Locate every line of the listing below that contains the string "downbow" and copy each of those lines.

++++ Raw records

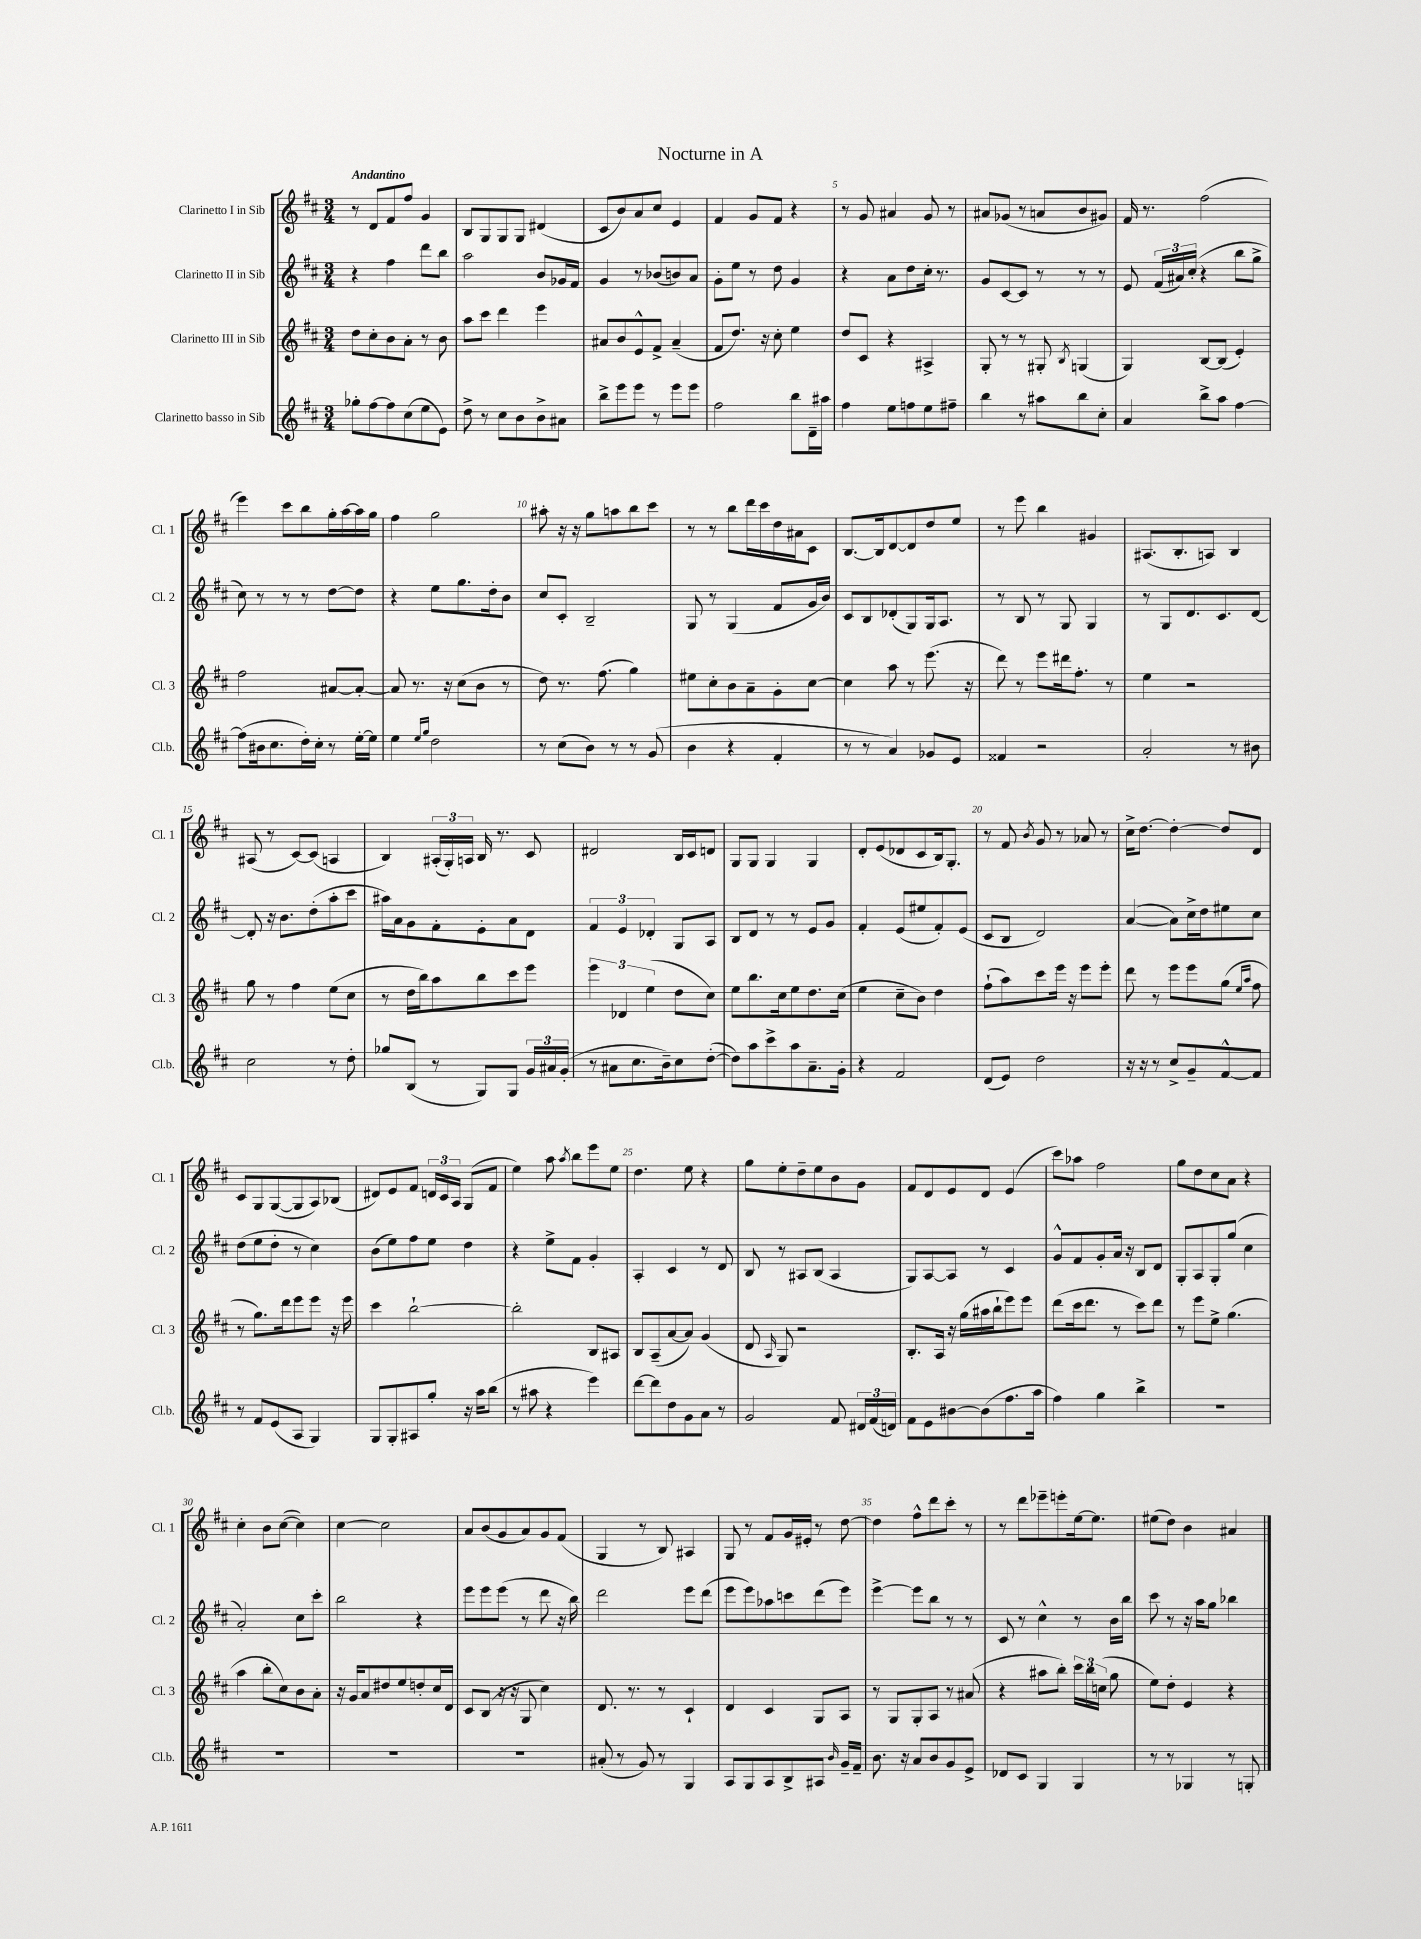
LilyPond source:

++++++++
++++ Raw records

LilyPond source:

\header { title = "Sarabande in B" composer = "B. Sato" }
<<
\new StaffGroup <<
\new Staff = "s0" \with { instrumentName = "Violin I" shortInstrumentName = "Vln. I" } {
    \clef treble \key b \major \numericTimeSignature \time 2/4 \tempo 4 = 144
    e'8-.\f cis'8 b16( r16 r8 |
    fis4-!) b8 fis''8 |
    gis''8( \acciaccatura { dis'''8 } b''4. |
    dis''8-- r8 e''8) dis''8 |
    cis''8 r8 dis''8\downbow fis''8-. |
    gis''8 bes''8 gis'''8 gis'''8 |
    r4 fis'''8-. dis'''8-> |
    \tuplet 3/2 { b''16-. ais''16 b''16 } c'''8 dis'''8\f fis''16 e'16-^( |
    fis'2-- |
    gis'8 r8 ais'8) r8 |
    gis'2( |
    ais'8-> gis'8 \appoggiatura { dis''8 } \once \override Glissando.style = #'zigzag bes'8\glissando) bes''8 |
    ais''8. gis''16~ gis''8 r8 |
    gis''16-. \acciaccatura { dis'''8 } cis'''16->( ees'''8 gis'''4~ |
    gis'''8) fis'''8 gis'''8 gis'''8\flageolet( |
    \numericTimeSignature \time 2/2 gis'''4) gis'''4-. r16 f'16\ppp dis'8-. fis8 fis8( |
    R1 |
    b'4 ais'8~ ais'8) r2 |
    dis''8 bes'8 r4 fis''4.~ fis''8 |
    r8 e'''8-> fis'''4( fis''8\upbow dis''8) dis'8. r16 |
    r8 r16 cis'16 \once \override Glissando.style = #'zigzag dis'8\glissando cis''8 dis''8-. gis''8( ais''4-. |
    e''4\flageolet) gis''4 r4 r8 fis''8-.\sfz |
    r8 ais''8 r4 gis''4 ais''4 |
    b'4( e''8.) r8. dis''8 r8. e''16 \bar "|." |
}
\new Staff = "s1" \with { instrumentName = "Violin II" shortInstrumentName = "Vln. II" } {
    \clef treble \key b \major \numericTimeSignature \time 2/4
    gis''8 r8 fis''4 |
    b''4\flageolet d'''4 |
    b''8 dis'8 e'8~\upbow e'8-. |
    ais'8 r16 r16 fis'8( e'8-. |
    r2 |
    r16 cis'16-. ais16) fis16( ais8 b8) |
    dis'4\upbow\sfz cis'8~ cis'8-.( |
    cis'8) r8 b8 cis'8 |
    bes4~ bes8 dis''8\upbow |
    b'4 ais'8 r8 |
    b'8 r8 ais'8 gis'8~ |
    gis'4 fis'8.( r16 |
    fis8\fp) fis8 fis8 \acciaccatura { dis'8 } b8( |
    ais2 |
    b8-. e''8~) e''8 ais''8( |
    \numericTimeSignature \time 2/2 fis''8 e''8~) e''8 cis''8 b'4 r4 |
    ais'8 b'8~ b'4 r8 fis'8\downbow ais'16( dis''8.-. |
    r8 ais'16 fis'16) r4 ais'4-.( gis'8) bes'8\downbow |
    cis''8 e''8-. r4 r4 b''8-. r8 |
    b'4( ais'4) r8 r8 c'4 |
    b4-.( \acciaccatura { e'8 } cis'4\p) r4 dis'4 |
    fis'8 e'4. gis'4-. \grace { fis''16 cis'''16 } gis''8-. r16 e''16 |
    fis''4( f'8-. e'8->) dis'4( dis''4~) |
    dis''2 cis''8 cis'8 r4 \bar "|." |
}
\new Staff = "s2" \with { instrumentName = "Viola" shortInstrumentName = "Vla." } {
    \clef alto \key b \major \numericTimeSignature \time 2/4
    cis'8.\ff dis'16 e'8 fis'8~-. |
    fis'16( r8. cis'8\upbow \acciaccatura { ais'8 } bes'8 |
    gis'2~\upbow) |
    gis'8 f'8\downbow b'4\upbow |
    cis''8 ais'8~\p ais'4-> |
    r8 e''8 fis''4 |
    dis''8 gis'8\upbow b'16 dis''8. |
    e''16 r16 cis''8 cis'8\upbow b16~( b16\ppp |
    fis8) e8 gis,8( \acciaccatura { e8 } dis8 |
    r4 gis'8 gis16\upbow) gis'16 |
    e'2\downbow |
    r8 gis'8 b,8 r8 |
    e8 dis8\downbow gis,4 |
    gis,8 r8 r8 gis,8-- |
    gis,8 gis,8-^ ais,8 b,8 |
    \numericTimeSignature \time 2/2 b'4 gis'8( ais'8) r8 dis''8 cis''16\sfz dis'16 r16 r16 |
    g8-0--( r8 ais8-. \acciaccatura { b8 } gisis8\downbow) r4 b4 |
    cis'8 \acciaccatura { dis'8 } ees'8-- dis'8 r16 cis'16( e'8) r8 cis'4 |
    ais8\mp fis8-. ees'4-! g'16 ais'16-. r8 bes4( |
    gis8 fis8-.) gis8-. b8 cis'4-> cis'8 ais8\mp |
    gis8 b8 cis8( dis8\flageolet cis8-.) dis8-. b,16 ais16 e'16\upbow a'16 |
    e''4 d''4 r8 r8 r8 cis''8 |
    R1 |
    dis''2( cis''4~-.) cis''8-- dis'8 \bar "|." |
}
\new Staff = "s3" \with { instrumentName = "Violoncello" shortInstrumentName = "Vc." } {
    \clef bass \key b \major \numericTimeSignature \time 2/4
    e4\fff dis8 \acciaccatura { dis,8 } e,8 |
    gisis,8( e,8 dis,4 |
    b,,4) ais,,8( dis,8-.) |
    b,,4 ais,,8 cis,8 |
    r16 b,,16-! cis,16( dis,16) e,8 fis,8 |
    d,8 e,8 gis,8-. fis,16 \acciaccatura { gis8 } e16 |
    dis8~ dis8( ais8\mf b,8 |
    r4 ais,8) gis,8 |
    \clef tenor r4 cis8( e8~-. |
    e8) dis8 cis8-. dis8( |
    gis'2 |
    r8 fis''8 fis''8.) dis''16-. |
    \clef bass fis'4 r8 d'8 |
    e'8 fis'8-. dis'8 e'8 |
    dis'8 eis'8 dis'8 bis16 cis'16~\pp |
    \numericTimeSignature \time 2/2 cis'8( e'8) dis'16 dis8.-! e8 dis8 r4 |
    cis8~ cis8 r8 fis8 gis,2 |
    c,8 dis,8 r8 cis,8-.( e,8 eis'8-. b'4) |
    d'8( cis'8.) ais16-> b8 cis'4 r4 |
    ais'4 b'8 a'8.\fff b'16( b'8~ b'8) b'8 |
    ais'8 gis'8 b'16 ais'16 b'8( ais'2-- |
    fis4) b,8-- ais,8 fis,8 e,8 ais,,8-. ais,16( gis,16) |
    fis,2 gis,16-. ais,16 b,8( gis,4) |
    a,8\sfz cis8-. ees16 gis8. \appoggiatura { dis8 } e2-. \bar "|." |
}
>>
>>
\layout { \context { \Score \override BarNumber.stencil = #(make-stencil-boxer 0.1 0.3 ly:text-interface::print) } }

++++++++

◆ **Full response**
    cis''8 r8 dis''8\downbow fis''8-. |
    ais'8 b'8~ b'4 r8 fis'8\downbow ais'16( dis''8.-. |
    r8 ais'16 fis'16) r4 ais'4-.( gis'8) bes'8\downbow |
    gis'8 f'8\downbow b'4\upbow |
    e'2\downbow |
    e8 dis8\downbow gis,4 |
    g8-0--( r8 ais8-. \acciaccatura { b8 } gisis8\downbow) r4 b4 |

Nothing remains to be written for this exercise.